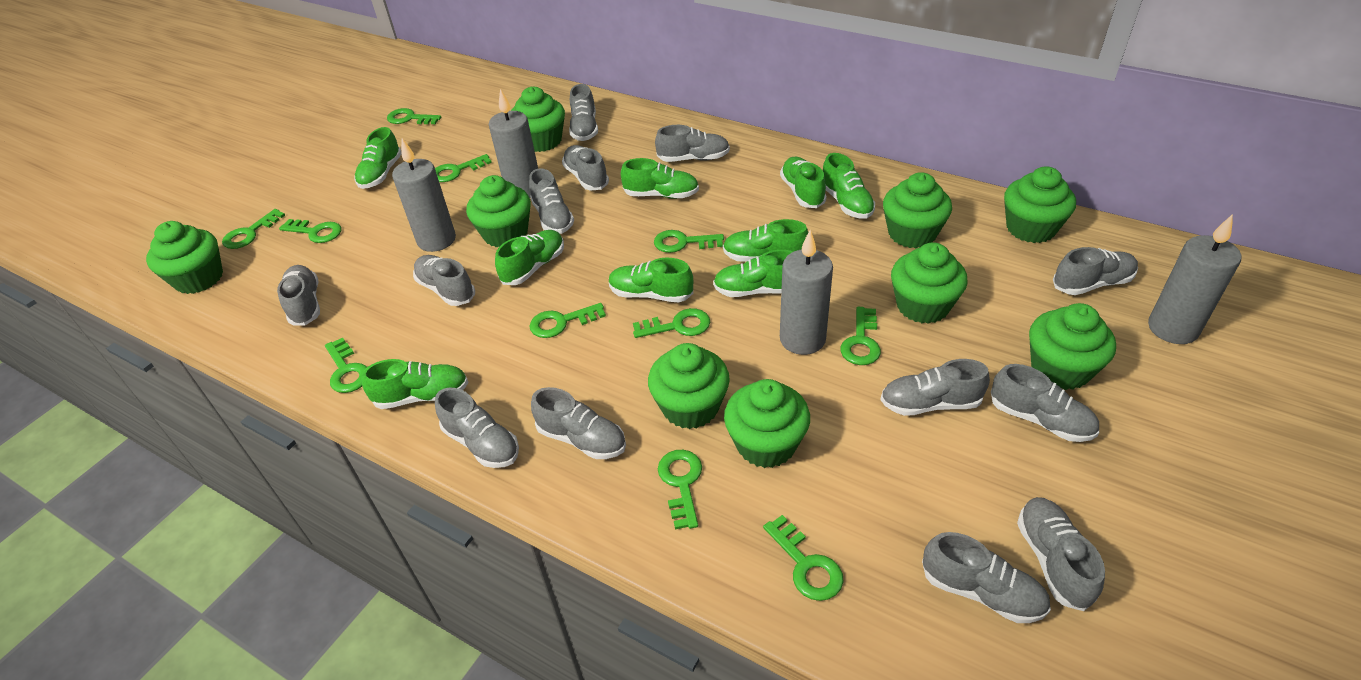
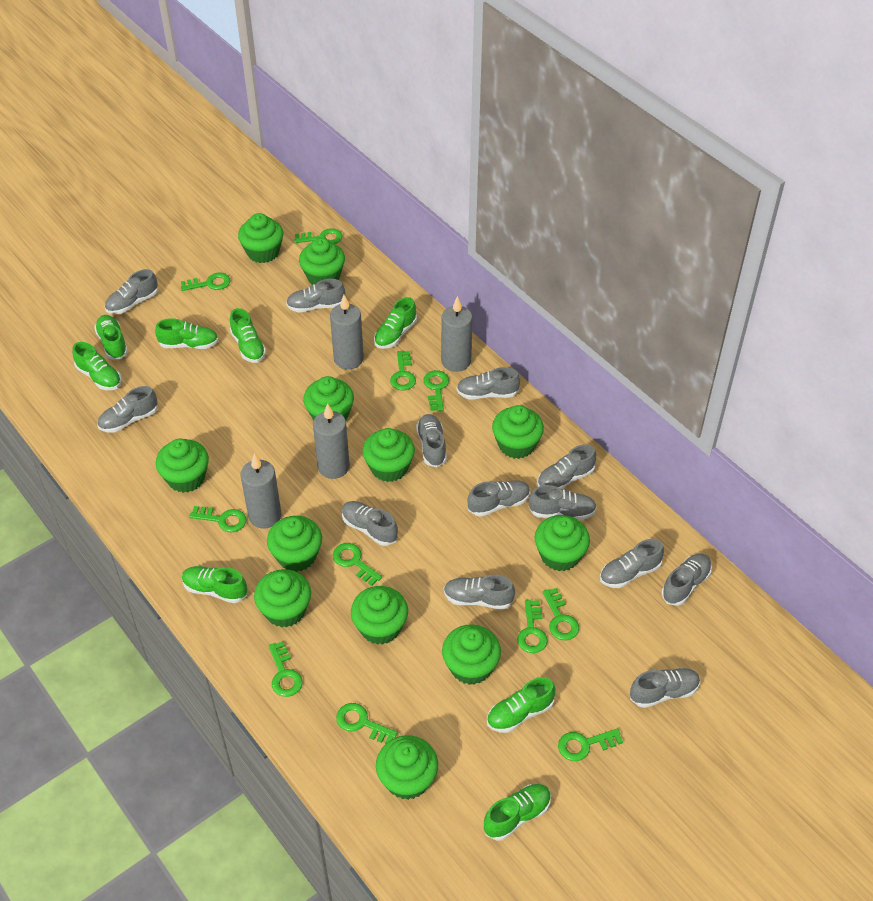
green cupcake: 9 -> 12
green shoe: 9 -> 8

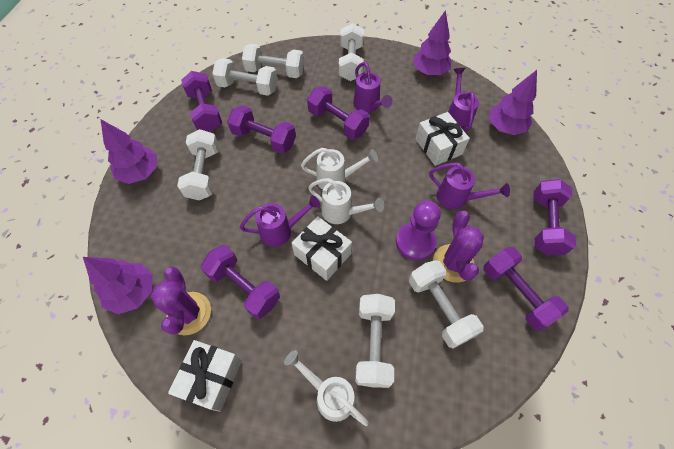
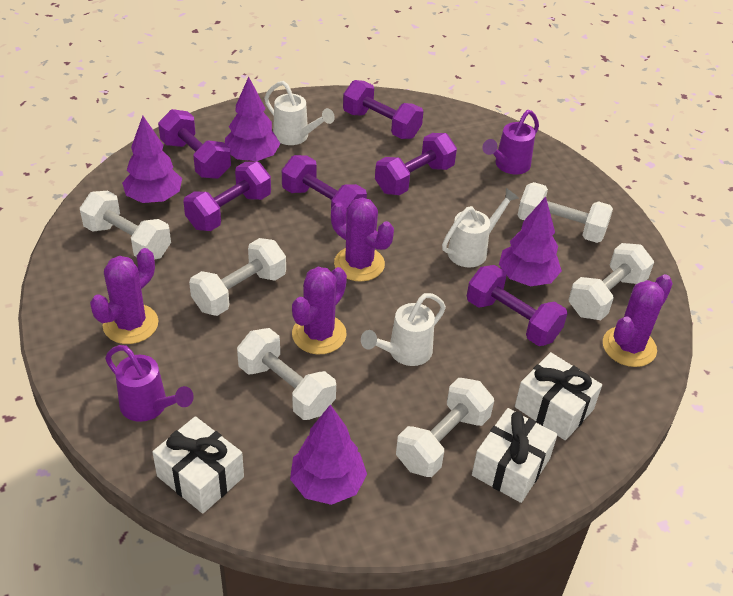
purple cactus: 2 -> 4
purple pawn: 1 -> 0
purple watering can: 4 -> 2

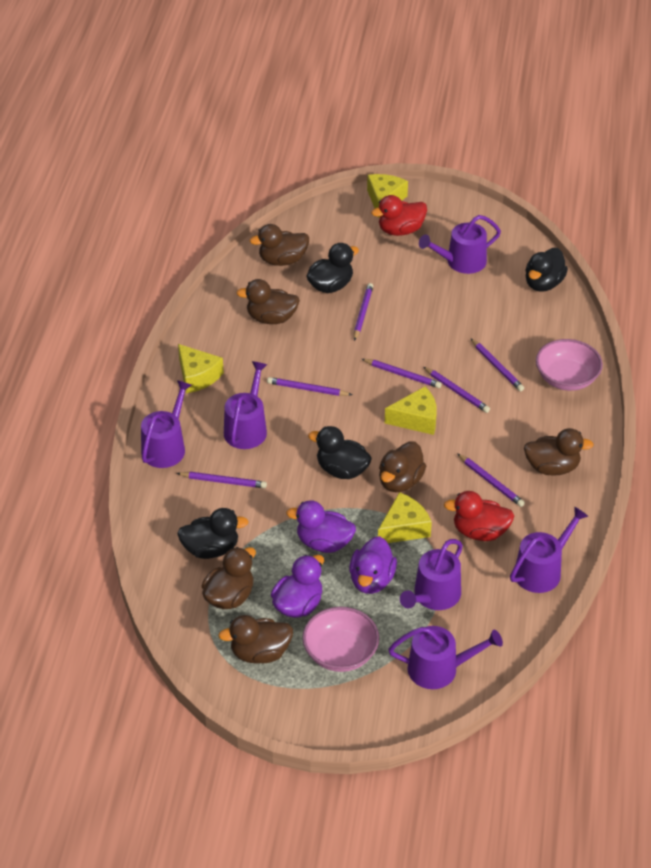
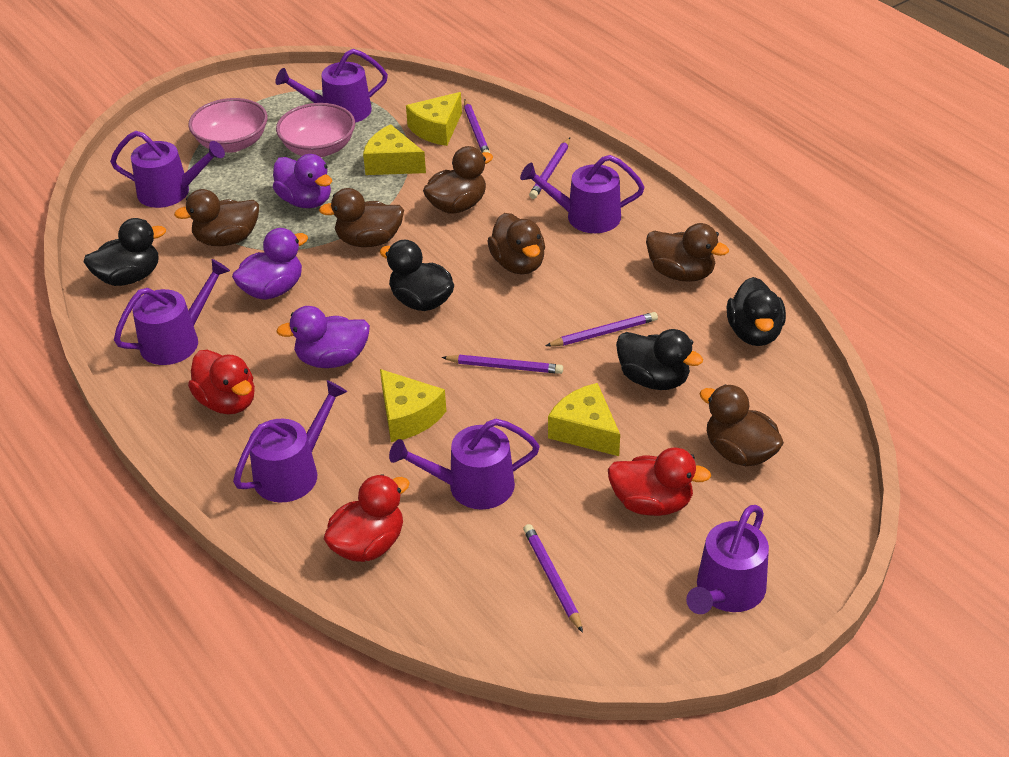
purple pencil: 7 -> 5
purple watering can: 6 -> 7
red duck: 2 -> 3

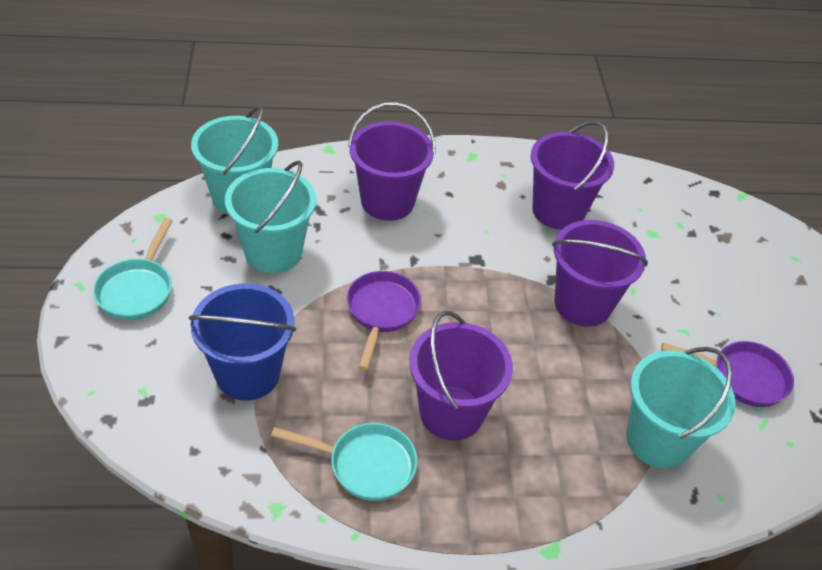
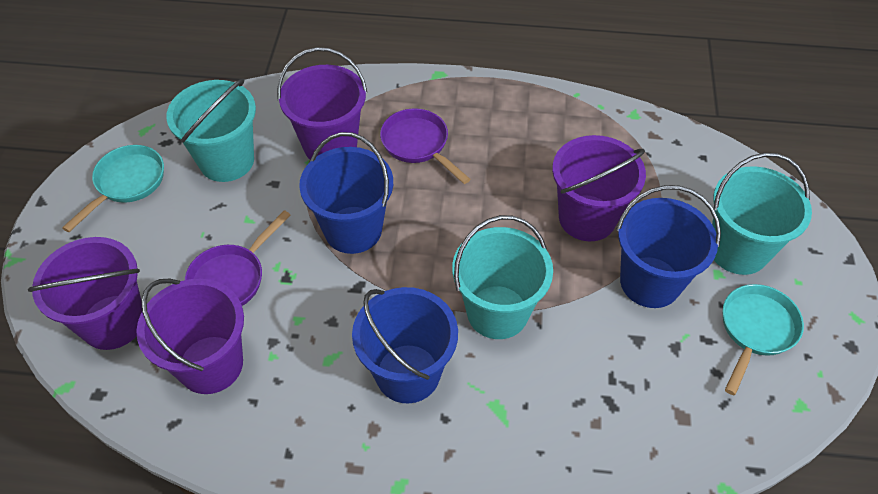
blue bucket: 1 -> 3

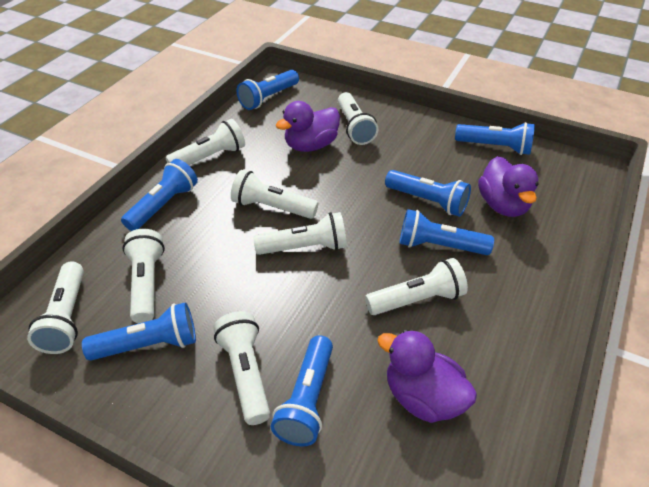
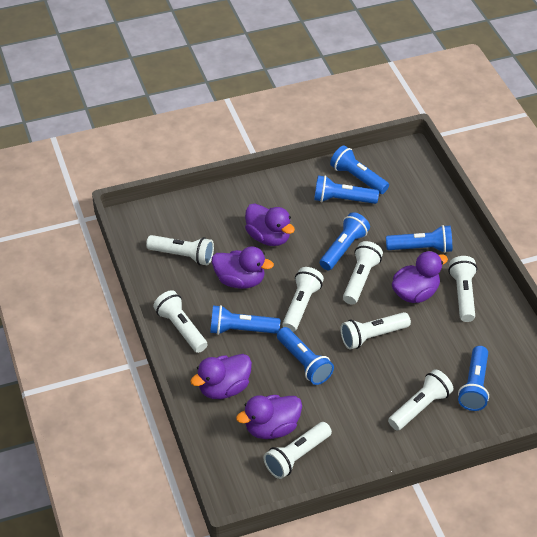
purple duck: 3 -> 5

- - - -

● Problem details: Starting at the line that contains "purple watering can: 6 -> 7" and ending at the final line of the data, reproduce each line exactly. Pictures stay out of the copy.

● Solution to the exercise:
purple watering can: 6 -> 7
red duck: 2 -> 3

blue bucket: 1 -> 3

purple duck: 3 -> 5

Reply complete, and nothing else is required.